> [DATA TO EXAMINE]

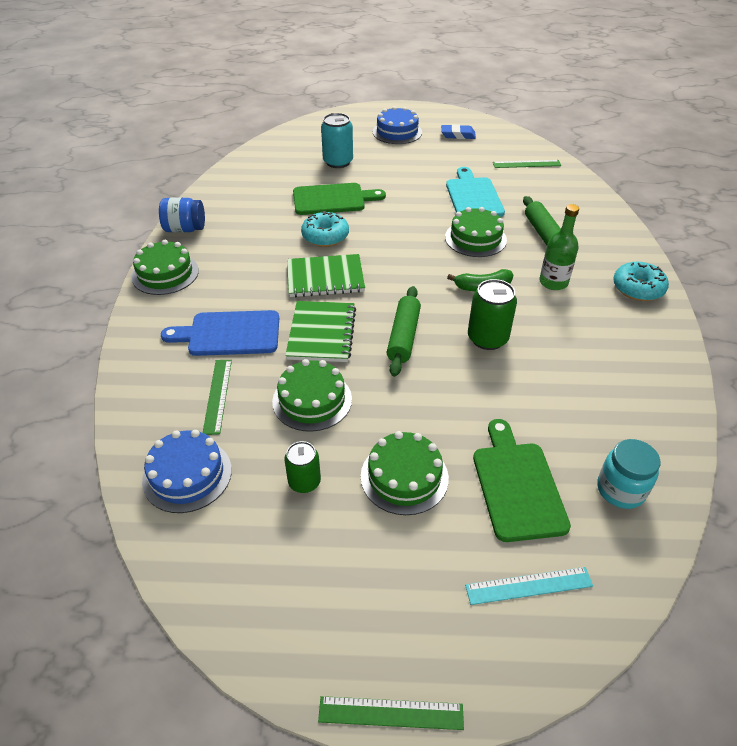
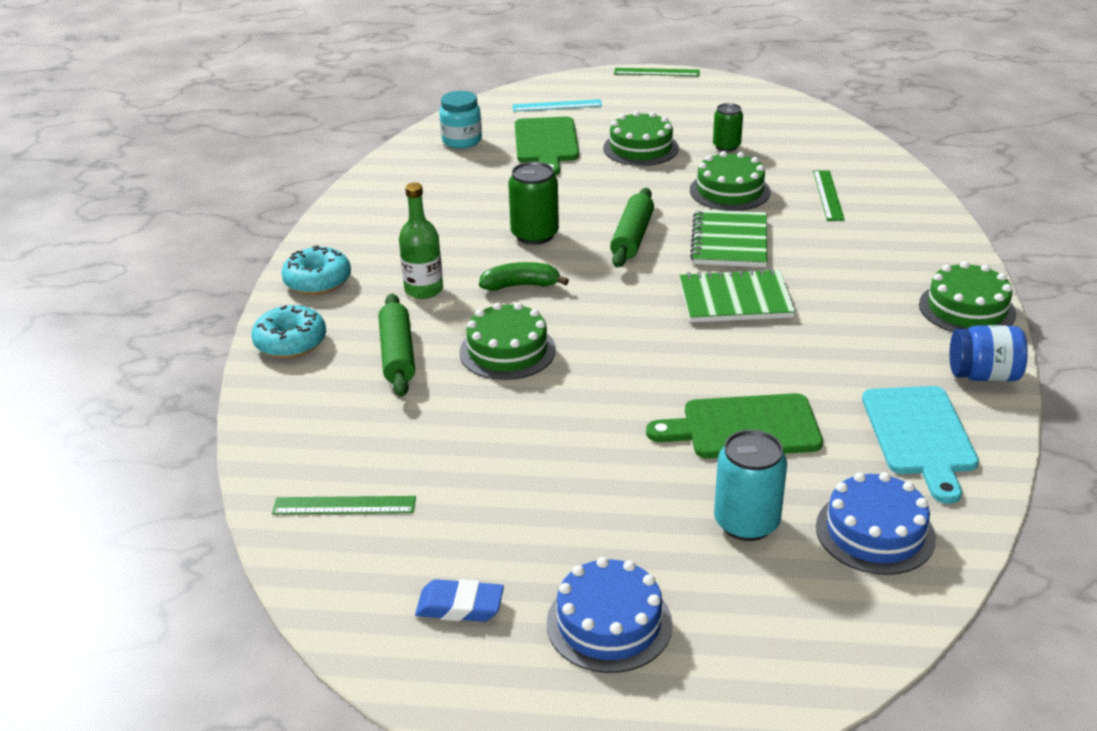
camera: 175 degrees left, 10 degrees down
blue cake [142,430,232,513] -> blue cake moved to [816,472,936,575]
blue cutting board [161,310,279,356] -> none
turquoise donut [301,211,349,247] -> turquoise donut moved to [251,305,326,358]
turquoise cutting board [446,167,505,217] -> turquoise cutting board moved to [862,386,979,504]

> [EXERCISE REQUIREMENTS] Beginning at the line that contains "turquoise donut [301,211,349,247]", transcribe every line through the end of the material exactly, leaving out all earlier lines.

> [OUTPUT OF THE EXERCISE]
turquoise donut [301,211,349,247] -> turquoise donut moved to [251,305,326,358]
turquoise cutting board [446,167,505,217] -> turquoise cutting board moved to [862,386,979,504]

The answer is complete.